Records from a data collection
*** Block opens ***
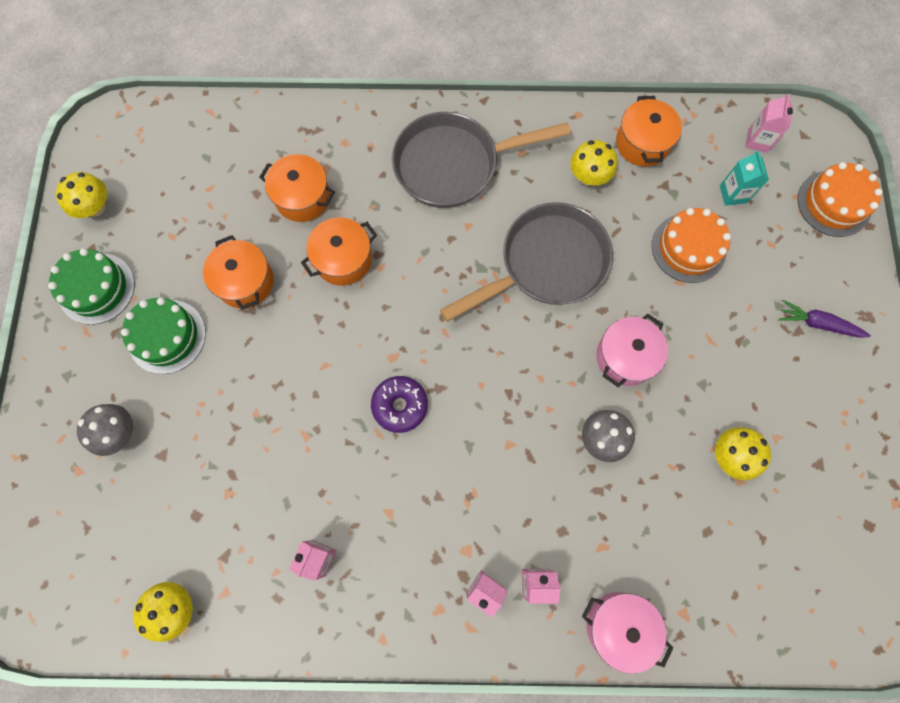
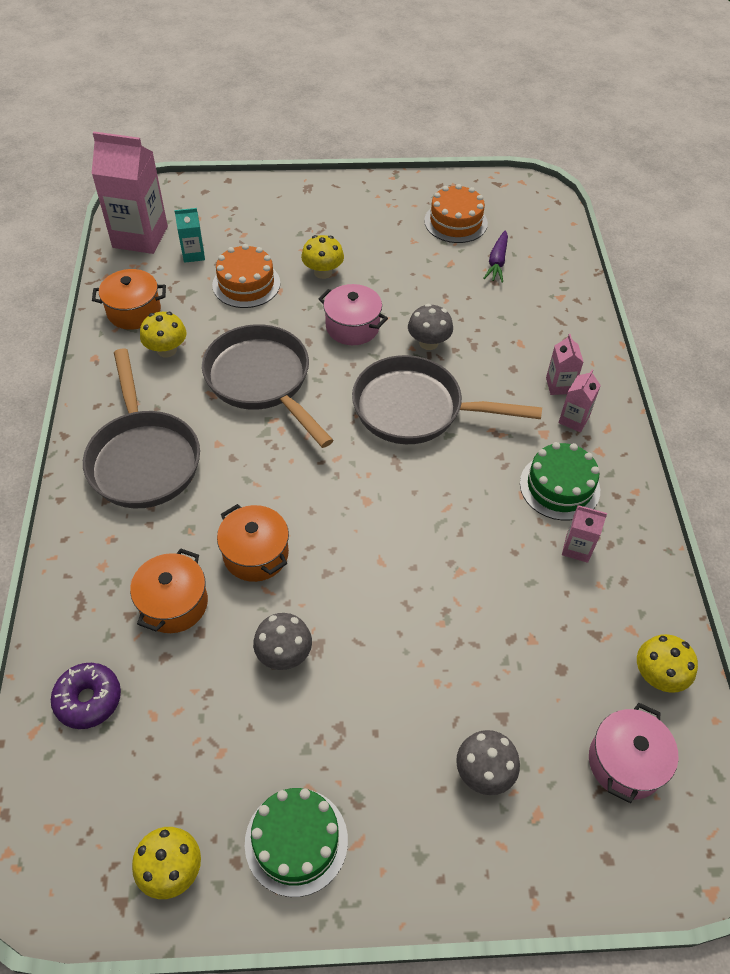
camera: 95 degrees left, 20 degrees down
(167, 336) = (358, 735): green cake -> green cake (559, 486)
(245, 282) = (284, 654): orange pot -> grey mushroom
(400, 405) = (416, 491): purple donut -> purple donut (88, 699)
(505, 415) = (416, 409): none -> grey pan
(619, 626) = (580, 334): pink pot -> pink pot (625, 762)
(731, 456) = (431, 266): yellow mushroom -> yellow mushroom (323, 272)
(757, 140) = (140, 237): pink carton -> pink carton, size x2.11
(818, 324) = (315, 213): purple carrot -> purple carrot (497, 262)
(834, 203) = (206, 197): orange cake -> orange cake (455, 222)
*** Block closes ***
What the task requires:
Repeat the records verbatim, excluding pictures.

Output for this task:
camera: 95 degrees left, 20 degrees down
(167, 336) = (358, 735): green cake -> green cake (559, 486)
(245, 282) = (284, 654): orange pot -> grey mushroom
(400, 405) = (416, 491): purple donut -> purple donut (88, 699)
(505, 415) = (416, 409): none -> grey pan
(619, 626) = (580, 334): pink pot -> pink pot (625, 762)
(731, 456) = (431, 266): yellow mushroom -> yellow mushroom (323, 272)
(757, 140) = (140, 237): pink carton -> pink carton, size x2.11
(818, 324) = (315, 213): purple carrot -> purple carrot (497, 262)
(834, 203) = (206, 197): orange cake -> orange cake (455, 222)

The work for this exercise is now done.